[Entries taken from a collection]
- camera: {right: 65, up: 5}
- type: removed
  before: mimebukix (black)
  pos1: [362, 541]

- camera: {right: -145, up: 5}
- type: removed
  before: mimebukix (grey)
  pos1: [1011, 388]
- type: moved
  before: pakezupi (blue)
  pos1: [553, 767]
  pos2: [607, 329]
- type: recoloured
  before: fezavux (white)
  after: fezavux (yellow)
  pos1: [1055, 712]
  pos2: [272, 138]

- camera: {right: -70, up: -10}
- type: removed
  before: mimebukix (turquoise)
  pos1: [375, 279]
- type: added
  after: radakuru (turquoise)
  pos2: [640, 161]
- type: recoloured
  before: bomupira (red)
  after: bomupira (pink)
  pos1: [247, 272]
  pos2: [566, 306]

WHAT YOU HAVE TO DO:
Search the entries for the line holding "pos1: [362, 541]". Return that line and the ones after it through the last, exactly.

RESPONSE BOX:
  pos1: [362, 541]

- camera: {right: -145, up: 5}
- type: removed
  before: mimebukix (grey)
  pos1: [1011, 388]
- type: moved
  before: pakezupi (blue)
  pos1: [553, 767]
  pos2: [607, 329]
- type: recoloured
  before: fezavux (white)
  after: fezavux (yellow)
  pos1: [1055, 712]
  pos2: [272, 138]

- camera: {right: -70, up: -10}
- type: removed
  before: mimebukix (turquoise)
  pos1: [375, 279]
- type: added
  after: radakuru (turquoise)
  pos2: [640, 161]
- type: recoloured
  before: bomupira (red)
  after: bomupira (pink)
  pos1: [247, 272]
  pos2: [566, 306]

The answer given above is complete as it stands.